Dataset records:
=== Section Start ===

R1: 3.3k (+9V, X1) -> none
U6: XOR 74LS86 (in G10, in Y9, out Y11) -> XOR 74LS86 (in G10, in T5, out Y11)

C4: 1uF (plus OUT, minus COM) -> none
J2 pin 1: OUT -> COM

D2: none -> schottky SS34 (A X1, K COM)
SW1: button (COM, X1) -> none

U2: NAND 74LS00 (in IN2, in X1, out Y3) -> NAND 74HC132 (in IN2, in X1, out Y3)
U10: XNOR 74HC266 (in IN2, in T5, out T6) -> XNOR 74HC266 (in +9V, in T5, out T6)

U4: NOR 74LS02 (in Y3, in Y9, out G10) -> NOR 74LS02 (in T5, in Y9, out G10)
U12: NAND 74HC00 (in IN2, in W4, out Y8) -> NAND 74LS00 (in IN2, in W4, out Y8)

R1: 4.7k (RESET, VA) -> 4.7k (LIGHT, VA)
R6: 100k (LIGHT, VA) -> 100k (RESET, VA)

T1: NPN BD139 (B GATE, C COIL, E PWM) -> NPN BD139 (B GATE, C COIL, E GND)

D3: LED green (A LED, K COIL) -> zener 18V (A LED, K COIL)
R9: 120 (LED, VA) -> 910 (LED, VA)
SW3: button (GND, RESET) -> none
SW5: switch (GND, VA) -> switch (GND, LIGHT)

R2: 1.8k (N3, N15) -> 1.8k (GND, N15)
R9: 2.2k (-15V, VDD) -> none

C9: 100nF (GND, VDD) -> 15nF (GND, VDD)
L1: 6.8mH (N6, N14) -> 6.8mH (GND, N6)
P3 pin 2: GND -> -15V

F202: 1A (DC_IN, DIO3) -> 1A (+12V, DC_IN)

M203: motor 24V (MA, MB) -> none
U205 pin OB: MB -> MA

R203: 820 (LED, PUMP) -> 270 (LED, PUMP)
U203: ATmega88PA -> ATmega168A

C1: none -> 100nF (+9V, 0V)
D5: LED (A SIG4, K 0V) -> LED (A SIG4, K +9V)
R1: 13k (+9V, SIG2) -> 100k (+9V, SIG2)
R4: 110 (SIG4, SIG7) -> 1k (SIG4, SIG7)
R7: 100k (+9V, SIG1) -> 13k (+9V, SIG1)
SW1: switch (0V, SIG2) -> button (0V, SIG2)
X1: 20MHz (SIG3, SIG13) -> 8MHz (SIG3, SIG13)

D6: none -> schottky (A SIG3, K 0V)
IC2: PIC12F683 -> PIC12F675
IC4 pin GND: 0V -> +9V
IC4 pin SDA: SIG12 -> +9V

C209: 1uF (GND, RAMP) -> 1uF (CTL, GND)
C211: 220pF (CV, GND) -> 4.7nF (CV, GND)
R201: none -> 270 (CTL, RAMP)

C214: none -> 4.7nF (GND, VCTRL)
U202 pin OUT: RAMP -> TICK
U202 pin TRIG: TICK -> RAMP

=== Section End ===

- Exercise aim:
Could you print, word for word, the line containing "U205 pin OB: MB -> MA" and every line after it through the end of the records, and nothing else?

- Exercise solution:
U205 pin OB: MB -> MA

R203: 820 (LED, PUMP) -> 270 (LED, PUMP)
U203: ATmega88PA -> ATmega168A

C1: none -> 100nF (+9V, 0V)
D5: LED (A SIG4, K 0V) -> LED (A SIG4, K +9V)
R1: 13k (+9V, SIG2) -> 100k (+9V, SIG2)
R4: 110 (SIG4, SIG7) -> 1k (SIG4, SIG7)
R7: 100k (+9V, SIG1) -> 13k (+9V, SIG1)
SW1: switch (0V, SIG2) -> button (0V, SIG2)
X1: 20MHz (SIG3, SIG13) -> 8MHz (SIG3, SIG13)

D6: none -> schottky (A SIG3, K 0V)
IC2: PIC12F683 -> PIC12F675
IC4 pin GND: 0V -> +9V
IC4 pin SDA: SIG12 -> +9V

C209: 1uF (GND, RAMP) -> 1uF (CTL, GND)
C211: 220pF (CV, GND) -> 4.7nF (CV, GND)
R201: none -> 270 (CTL, RAMP)

C214: none -> 4.7nF (GND, VCTRL)
U202 pin OUT: RAMP -> TICK
U202 pin TRIG: TICK -> RAMP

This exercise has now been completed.